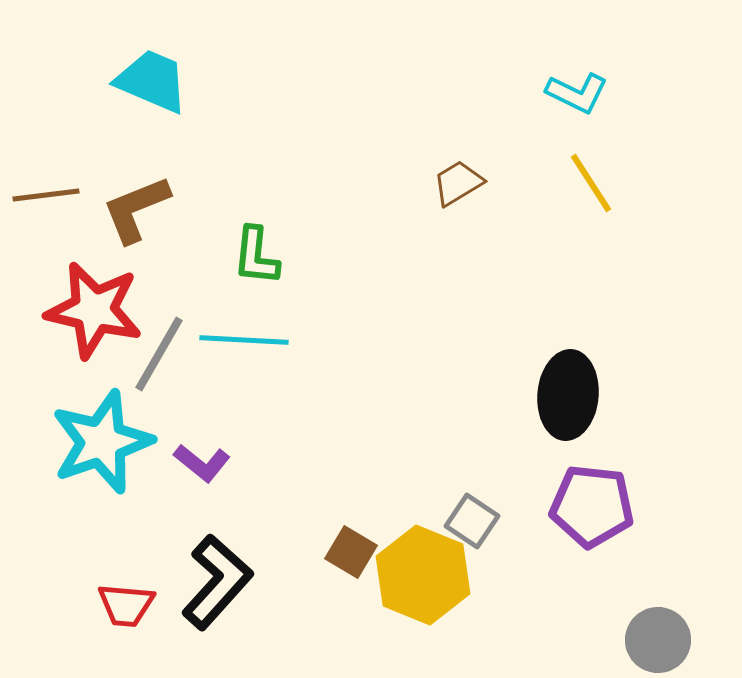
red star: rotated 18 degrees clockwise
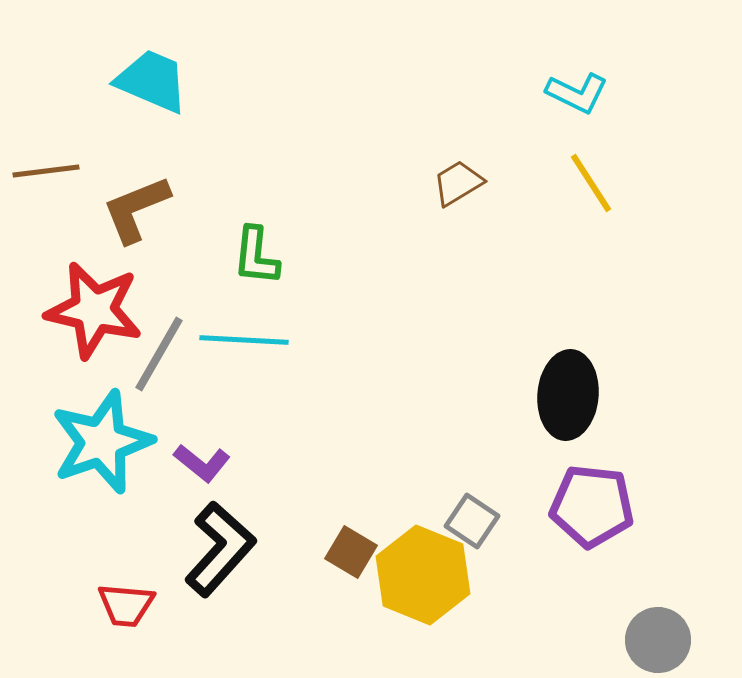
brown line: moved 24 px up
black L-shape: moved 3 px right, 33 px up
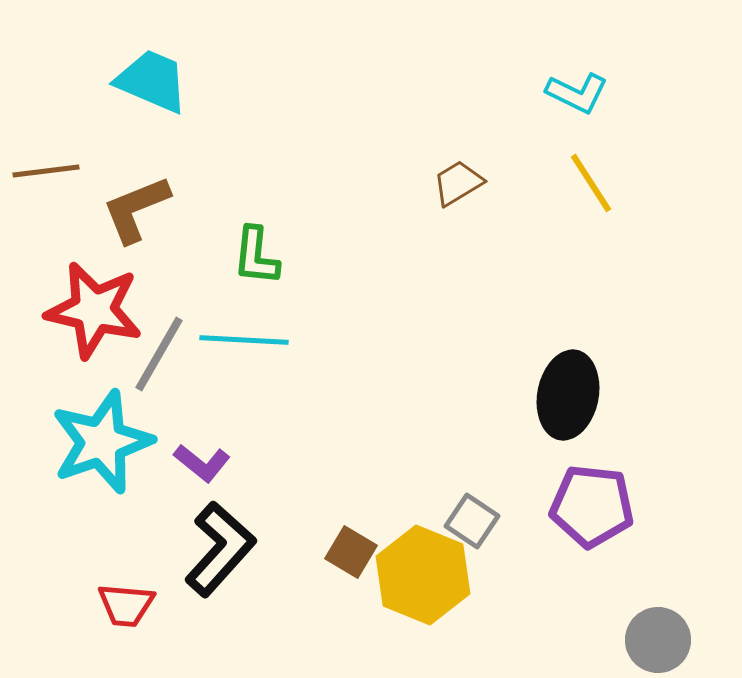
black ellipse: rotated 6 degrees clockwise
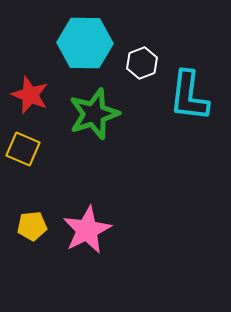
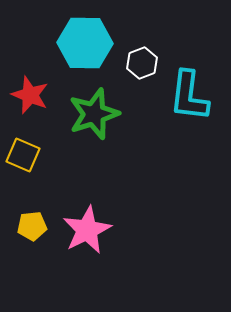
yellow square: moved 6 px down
**********
#### Goal
Copy out, unchanged, every line from the one with "brown line: moved 24 px up" up to and including the final line above, and leave the pictures out.

#### Written response
brown line: moved 24 px up
black L-shape: moved 3 px right, 33 px up
black ellipse: rotated 6 degrees clockwise
yellow square: moved 6 px down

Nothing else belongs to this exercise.